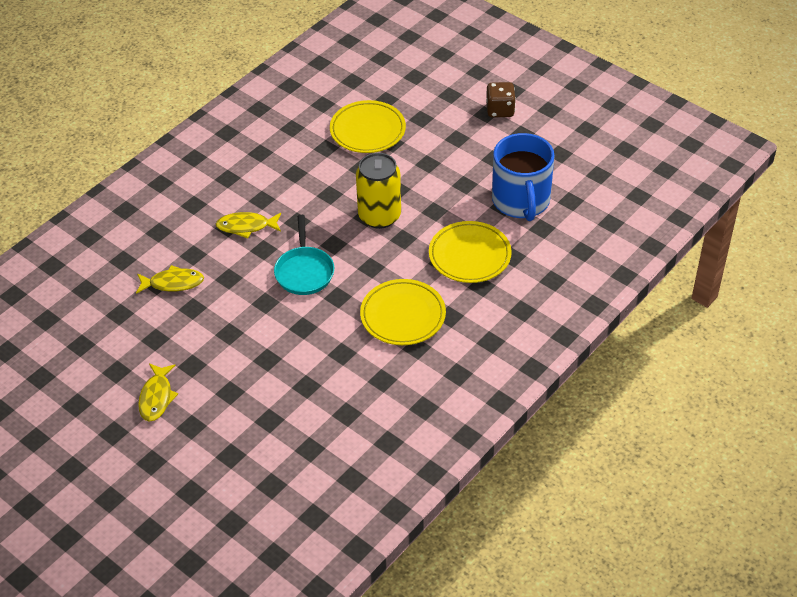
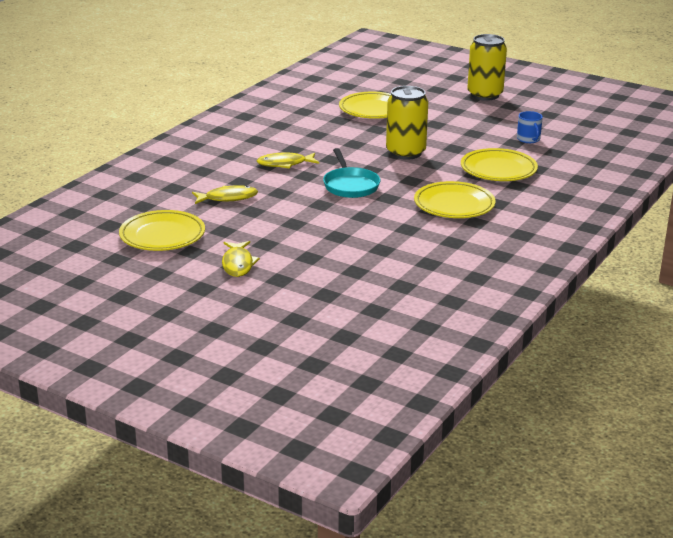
camera: 10 degrees left, 20 degrees down
(93, 342) = (162, 235): none -> yellow plate
(500, 110) = (485, 95): brown dice -> yellow can
(521, 201) = (528, 139): blue mug -> blue mug, size x0.44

Task to carry out
Omit all images when repeating the data above exactly.

Expected output
camera: 10 degrees left, 20 degrees down
(93, 342) = (162, 235): none -> yellow plate
(500, 110) = (485, 95): brown dice -> yellow can
(521, 201) = (528, 139): blue mug -> blue mug, size x0.44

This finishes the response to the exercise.